▶ SET PROBLEM: Report how many lines in the data below contain the string "kern". Reply with the number alone.

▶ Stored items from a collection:
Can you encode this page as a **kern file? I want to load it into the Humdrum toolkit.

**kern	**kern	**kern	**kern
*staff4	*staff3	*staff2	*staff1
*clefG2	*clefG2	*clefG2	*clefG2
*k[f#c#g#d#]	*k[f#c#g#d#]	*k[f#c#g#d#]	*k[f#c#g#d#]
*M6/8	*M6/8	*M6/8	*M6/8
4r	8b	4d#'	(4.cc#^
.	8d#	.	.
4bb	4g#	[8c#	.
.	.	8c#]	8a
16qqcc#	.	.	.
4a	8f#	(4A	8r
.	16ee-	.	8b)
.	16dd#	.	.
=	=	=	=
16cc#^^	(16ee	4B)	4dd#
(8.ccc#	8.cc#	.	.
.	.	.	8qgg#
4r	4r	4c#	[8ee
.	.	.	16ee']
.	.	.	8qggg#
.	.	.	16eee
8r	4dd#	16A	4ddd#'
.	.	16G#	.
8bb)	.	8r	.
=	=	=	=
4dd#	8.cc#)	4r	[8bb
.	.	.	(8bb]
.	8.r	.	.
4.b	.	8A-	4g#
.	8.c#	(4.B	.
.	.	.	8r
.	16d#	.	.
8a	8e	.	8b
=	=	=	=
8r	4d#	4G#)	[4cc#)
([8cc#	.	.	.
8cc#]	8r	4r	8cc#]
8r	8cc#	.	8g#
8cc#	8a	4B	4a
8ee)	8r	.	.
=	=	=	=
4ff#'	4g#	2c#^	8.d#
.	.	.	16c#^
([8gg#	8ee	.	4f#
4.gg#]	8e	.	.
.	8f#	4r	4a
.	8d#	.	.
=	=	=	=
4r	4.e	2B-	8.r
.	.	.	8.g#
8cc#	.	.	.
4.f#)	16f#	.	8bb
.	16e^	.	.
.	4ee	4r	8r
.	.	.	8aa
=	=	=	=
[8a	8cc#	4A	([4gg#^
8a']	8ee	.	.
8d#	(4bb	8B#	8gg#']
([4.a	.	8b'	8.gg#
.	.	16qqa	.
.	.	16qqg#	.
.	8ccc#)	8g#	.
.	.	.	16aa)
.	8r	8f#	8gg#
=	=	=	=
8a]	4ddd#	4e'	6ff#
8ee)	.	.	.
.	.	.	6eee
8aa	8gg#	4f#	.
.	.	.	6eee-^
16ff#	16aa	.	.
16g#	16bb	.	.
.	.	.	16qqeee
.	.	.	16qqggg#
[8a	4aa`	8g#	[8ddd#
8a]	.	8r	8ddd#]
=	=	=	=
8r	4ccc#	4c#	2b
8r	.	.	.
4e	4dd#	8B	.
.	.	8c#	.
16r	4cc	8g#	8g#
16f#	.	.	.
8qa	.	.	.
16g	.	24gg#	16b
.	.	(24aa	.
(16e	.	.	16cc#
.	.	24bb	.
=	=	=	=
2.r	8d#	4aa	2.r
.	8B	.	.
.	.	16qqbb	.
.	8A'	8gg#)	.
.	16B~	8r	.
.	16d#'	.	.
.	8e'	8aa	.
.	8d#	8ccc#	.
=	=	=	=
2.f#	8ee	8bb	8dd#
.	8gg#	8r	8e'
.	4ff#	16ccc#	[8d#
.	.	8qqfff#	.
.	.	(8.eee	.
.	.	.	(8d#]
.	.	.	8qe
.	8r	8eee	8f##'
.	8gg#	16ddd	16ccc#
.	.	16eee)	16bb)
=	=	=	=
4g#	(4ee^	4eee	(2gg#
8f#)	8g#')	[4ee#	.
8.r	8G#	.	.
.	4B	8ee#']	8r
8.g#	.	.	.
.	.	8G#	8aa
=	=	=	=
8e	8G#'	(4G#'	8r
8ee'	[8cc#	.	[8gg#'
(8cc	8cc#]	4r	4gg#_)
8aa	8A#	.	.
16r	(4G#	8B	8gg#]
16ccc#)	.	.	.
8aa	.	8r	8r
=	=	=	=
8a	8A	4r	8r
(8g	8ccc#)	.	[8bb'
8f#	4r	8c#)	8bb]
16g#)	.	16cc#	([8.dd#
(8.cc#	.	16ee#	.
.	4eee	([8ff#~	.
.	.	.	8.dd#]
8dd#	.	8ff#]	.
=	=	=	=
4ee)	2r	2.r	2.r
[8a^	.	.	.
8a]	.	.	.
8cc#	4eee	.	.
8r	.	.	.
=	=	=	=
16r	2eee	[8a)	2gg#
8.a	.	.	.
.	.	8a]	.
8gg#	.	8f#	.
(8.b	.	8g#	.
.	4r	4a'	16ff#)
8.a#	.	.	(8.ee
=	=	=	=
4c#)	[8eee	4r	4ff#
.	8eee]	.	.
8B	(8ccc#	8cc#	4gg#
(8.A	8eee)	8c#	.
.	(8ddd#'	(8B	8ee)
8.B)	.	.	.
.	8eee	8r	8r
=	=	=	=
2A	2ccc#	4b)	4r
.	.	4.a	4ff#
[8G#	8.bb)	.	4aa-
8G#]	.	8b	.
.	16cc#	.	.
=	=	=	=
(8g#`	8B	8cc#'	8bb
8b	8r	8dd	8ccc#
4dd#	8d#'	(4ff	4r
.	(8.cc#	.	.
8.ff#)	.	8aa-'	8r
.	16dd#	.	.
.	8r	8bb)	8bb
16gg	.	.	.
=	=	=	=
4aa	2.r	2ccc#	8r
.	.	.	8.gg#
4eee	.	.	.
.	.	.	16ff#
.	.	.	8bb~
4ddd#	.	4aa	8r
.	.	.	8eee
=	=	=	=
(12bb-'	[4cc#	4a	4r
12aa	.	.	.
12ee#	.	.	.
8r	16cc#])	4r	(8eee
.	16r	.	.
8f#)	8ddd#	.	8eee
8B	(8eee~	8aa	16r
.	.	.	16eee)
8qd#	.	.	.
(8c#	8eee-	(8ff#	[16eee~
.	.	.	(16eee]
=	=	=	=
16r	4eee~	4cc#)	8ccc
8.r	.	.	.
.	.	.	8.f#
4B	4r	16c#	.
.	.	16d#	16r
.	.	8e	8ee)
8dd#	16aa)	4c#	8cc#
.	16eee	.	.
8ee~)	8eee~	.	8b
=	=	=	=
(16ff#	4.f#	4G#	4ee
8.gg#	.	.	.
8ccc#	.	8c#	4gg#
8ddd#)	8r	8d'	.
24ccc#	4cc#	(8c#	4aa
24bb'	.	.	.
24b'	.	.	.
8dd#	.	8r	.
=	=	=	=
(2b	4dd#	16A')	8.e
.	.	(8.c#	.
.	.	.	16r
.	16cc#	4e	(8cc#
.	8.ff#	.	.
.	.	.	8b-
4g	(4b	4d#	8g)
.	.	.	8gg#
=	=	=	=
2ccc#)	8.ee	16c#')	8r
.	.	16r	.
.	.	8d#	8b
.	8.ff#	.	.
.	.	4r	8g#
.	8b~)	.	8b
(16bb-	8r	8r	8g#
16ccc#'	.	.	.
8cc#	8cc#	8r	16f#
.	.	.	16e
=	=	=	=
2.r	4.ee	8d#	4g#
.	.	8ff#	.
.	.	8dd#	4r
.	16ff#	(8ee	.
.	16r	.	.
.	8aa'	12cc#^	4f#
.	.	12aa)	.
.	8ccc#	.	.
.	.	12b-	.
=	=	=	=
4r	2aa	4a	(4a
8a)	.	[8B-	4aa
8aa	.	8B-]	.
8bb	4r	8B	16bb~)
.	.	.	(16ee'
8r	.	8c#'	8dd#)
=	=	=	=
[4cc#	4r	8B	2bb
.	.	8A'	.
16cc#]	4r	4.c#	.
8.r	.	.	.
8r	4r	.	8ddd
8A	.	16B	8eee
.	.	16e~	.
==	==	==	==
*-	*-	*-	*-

▶ SOLUTION TO THE PROBLEM: 2